----- GIVEN RECORDS -----

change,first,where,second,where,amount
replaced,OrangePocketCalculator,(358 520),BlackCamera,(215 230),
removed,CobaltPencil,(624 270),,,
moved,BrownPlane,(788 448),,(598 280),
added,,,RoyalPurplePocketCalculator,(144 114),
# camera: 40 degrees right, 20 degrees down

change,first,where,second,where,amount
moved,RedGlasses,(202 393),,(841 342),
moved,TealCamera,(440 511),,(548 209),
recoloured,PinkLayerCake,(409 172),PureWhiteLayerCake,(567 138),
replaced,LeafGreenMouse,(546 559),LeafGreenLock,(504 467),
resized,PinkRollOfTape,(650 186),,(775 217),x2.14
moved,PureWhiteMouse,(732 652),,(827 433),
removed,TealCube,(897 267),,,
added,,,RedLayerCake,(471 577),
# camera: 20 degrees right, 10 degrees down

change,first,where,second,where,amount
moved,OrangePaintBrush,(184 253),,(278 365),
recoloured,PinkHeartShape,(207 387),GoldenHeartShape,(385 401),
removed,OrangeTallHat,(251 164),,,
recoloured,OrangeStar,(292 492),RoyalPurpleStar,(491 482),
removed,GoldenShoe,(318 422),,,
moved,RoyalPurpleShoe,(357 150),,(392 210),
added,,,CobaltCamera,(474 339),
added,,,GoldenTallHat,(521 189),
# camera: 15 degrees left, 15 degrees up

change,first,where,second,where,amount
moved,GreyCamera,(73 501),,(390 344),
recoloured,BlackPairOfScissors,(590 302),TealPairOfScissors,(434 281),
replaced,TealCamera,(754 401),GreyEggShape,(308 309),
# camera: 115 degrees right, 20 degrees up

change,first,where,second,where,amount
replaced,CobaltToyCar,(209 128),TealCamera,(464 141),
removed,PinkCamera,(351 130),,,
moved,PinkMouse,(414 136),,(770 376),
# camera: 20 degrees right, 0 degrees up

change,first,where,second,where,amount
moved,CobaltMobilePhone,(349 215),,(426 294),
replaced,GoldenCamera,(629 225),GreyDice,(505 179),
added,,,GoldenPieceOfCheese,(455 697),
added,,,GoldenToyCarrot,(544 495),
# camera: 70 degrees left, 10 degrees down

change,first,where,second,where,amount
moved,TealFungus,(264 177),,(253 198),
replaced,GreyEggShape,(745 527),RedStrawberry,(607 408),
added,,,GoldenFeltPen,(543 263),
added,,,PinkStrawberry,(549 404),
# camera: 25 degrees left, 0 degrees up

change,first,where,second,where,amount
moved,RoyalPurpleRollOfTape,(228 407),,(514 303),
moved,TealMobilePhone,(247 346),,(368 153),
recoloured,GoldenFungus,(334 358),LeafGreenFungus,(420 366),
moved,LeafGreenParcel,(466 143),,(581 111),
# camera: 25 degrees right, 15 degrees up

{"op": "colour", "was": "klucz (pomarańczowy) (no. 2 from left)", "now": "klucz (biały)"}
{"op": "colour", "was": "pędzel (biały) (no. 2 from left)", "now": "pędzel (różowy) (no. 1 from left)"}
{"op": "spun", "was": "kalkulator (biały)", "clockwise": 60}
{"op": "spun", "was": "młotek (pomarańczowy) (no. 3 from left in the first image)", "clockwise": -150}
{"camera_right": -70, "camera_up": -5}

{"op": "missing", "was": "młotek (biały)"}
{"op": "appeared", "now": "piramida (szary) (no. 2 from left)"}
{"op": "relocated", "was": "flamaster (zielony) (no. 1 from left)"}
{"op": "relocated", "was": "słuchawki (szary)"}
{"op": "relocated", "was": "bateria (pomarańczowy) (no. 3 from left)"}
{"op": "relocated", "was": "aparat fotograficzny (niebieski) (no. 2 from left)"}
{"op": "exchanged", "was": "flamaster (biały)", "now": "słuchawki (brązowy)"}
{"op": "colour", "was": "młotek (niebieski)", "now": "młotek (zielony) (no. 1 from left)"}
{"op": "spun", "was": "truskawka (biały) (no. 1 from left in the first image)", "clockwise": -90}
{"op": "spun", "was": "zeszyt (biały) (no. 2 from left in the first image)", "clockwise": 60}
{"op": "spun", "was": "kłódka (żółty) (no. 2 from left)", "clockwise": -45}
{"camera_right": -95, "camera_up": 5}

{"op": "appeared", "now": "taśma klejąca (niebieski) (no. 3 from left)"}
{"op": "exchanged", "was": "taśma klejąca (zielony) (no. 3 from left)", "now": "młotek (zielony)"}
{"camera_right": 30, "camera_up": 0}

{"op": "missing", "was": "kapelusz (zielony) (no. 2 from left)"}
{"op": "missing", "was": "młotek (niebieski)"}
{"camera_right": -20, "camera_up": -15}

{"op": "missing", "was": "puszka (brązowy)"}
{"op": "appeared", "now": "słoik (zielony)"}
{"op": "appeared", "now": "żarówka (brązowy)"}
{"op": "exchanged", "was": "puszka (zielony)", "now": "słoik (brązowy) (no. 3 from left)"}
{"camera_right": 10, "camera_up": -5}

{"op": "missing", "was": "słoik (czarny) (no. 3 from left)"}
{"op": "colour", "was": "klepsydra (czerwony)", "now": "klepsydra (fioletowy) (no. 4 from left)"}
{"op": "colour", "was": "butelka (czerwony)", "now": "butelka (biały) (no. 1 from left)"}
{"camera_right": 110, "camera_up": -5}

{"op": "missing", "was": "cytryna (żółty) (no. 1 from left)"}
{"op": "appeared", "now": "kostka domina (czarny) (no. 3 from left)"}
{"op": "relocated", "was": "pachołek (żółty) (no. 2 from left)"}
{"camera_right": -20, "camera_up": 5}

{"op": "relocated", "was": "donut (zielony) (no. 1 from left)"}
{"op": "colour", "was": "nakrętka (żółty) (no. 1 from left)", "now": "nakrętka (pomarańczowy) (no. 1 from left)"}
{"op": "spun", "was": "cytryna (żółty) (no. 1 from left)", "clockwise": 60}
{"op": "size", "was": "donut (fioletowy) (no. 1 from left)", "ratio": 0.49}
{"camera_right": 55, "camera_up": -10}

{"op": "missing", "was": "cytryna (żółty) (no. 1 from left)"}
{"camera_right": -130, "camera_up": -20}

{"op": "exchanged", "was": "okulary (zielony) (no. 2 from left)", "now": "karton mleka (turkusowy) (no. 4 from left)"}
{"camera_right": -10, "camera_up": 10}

-----

* WORK TASK
Word for word, write out every entry shown above.

* ANSWER
change,first,where,second,where,amount
replaced,OrangePocketCalculator,(358 520),BlackCamera,(215 230),
removed,CobaltPencil,(624 270),,,
moved,BrownPlane,(788 448),,(598 280),
added,,,RoyalPurplePocketCalculator,(144 114),
# camera: 40 degrees right, 20 degrees down

change,first,where,second,where,amount
moved,RedGlasses,(202 393),,(841 342),
moved,TealCamera,(440 511),,(548 209),
recoloured,PinkLayerCake,(409 172),PureWhiteLayerCake,(567 138),
replaced,LeafGreenMouse,(546 559),LeafGreenLock,(504 467),
resized,PinkRollOfTape,(650 186),,(775 217),x2.14
moved,PureWhiteMouse,(732 652),,(827 433),
removed,TealCube,(897 267),,,
added,,,RedLayerCake,(471 577),
# camera: 20 degrees right, 10 degrees down

change,first,where,second,where,amount
moved,OrangePaintBrush,(184 253),,(278 365),
recoloured,PinkHeartShape,(207 387),GoldenHeartShape,(385 401),
removed,OrangeTallHat,(251 164),,,
recoloured,OrangeStar,(292 492),RoyalPurpleStar,(491 482),
removed,GoldenShoe,(318 422),,,
moved,RoyalPurpleShoe,(357 150),,(392 210),
added,,,CobaltCamera,(474 339),
added,,,GoldenTallHat,(521 189),
# camera: 15 degrees left, 15 degrees up

change,first,where,second,where,amount
moved,GreyCamera,(73 501),,(390 344),
recoloured,BlackPairOfScissors,(590 302),TealPairOfScissors,(434 281),
replaced,TealCamera,(754 401),GreyEggShape,(308 309),
# camera: 115 degrees right, 20 degrees up

change,first,where,second,where,amount
replaced,CobaltToyCar,(209 128),TealCamera,(464 141),
removed,PinkCamera,(351 130),,,
moved,PinkMouse,(414 136),,(770 376),
# camera: 20 degrees right, 0 degrees up

change,first,where,second,where,amount
moved,CobaltMobilePhone,(349 215),,(426 294),
replaced,GoldenCamera,(629 225),GreyDice,(505 179),
added,,,GoldenPieceOfCheese,(455 697),
added,,,GoldenToyCarrot,(544 495),
# camera: 70 degrees left, 10 degrees down

change,first,where,second,where,amount
moved,TealFungus,(264 177),,(253 198),
replaced,GreyEggShape,(745 527),RedStrawberry,(607 408),
added,,,GoldenFeltPen,(543 263),
added,,,PinkStrawberry,(549 404),
# camera: 25 degrees left, 0 degrees up

change,first,where,second,where,amount
moved,RoyalPurpleRollOfTape,(228 407),,(514 303),
moved,TealMobilePhone,(247 346),,(368 153),
recoloured,GoldenFungus,(334 358),LeafGreenFungus,(420 366),
moved,LeafGreenParcel,(466 143),,(581 111),
# camera: 25 degrees right, 15 degrees up

{"op": "colour", "was": "klucz (pomarańczowy) (no. 2 from left)", "now": "klucz (biały)"}
{"op": "colour", "was": "pędzel (biały) (no. 2 from left)", "now": "pędzel (różowy) (no. 1 from left)"}
{"op": "spun", "was": "kalkulator (biały)", "clockwise": 60}
{"op": "spun", "was": "młotek (pomarańczowy) (no. 3 from left in the first image)", "clockwise": -150}
{"camera_right": -70, "camera_up": -5}

{"op": "missing", "was": "młotek (biały)"}
{"op": "appeared", "now": "piramida (szary) (no. 2 from left)"}
{"op": "relocated", "was": "flamaster (zielony) (no. 1 from left)"}
{"op": "relocated", "was": "słuchawki (szary)"}
{"op": "relocated", "was": "bateria (pomarańczowy) (no. 3 from left)"}
{"op": "relocated", "was": "aparat fotograficzny (niebieski) (no. 2 from left)"}
{"op": "exchanged", "was": "flamaster (biały)", "now": "słuchawki (brązowy)"}
{"op": "colour", "was": "młotek (niebieski)", "now": "młotek (zielony) (no. 1 from left)"}
{"op": "spun", "was": "truskawka (biały) (no. 1 from left in the first image)", "clockwise": -90}
{"op": "spun", "was": "zeszyt (biały) (no. 2 from left in the first image)", "clockwise": 60}
{"op": "spun", "was": "kłódka (żółty) (no. 2 from left)", "clockwise": -45}
{"camera_right": -95, "camera_up": 5}

{"op": "appeared", "now": "taśma klejąca (niebieski) (no. 3 from left)"}
{"op": "exchanged", "was": "taśma klejąca (zielony) (no. 3 from left)", "now": "młotek (zielony)"}
{"camera_right": 30, "camera_up": 0}

{"op": "missing", "was": "kapelusz (zielony) (no. 2 from left)"}
{"op": "missing", "was": "młotek (niebieski)"}
{"camera_right": -20, "camera_up": -15}

{"op": "missing", "was": "puszka (brązowy)"}
{"op": "appeared", "now": "słoik (zielony)"}
{"op": "appeared", "now": "żarówka (brązowy)"}
{"op": "exchanged", "was": "puszka (zielony)", "now": "słoik (brązowy) (no. 3 from left)"}
{"camera_right": 10, "camera_up": -5}

{"op": "missing", "was": "słoik (czarny) (no. 3 from left)"}
{"op": "colour", "was": "klepsydra (czerwony)", "now": "klepsydra (fioletowy) (no. 4 from left)"}
{"op": "colour", "was": "butelka (czerwony)", "now": "butelka (biały) (no. 1 from left)"}
{"camera_right": 110, "camera_up": -5}

{"op": "missing", "was": "cytryna (żółty) (no. 1 from left)"}
{"op": "appeared", "now": "kostka domina (czarny) (no. 3 from left)"}
{"op": "relocated", "was": "pachołek (żółty) (no. 2 from left)"}
{"camera_right": -20, "camera_up": 5}

{"op": "relocated", "was": "donut (zielony) (no. 1 from left)"}
{"op": "colour", "was": "nakrętka (żółty) (no. 1 from left)", "now": "nakrętka (pomarańczowy) (no. 1 from left)"}
{"op": "spun", "was": "cytryna (żółty) (no. 1 from left)", "clockwise": 60}
{"op": "size", "was": "donut (fioletowy) (no. 1 from left)", "ratio": 0.49}
{"camera_right": 55, "camera_up": -10}

{"op": "missing", "was": "cytryna (żółty) (no. 1 from left)"}
{"camera_right": -130, "camera_up": -20}

{"op": "exchanged", "was": "okulary (zielony) (no. 2 from left)", "now": "karton mleka (turkusowy) (no. 4 from left)"}
{"camera_right": -10, "camera_up": 10}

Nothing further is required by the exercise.